### Exercise
Excluding pictures, give the entries again exactly as they appear.

### Supplied material
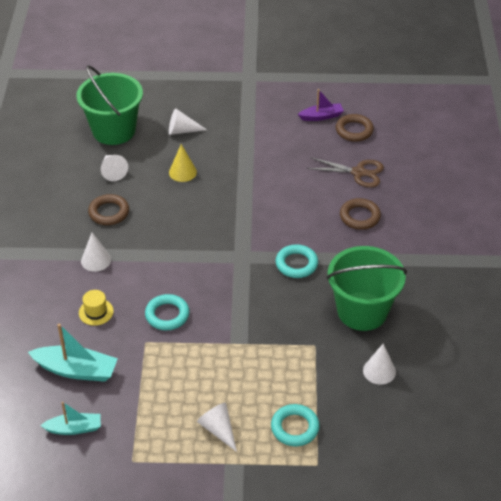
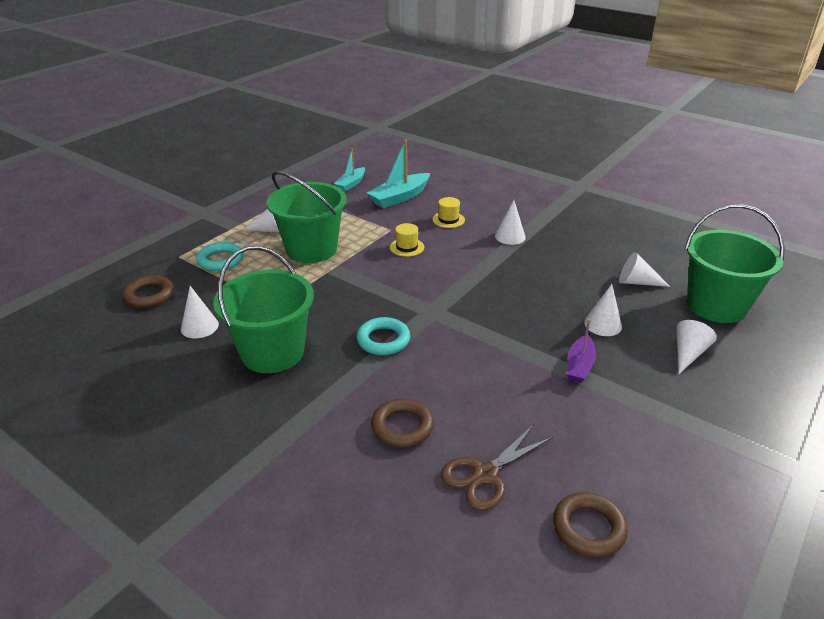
camera: 125 degrees right, 10 degrees down
(109, 212) = (570, 261): brown ring -> brown ring (149, 295)
(167, 315) = (407, 247): turquoise ring -> yellow hat
(182, 172) = (603, 324): yellow cone -> white cone
(223, 376) = (311, 249): none -> green bucket
(321, 116) = (650, 507): purple boat -> purple boat (579, 366)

### Task output
camera: 125 degrees right, 10 degrees down
(109, 212) = (570, 261): brown ring -> brown ring (149, 295)
(167, 315) = (407, 247): turquoise ring -> yellow hat
(182, 172) = (603, 324): yellow cone -> white cone
(223, 376) = (311, 249): none -> green bucket
(321, 116) = (650, 507): purple boat -> purple boat (579, 366)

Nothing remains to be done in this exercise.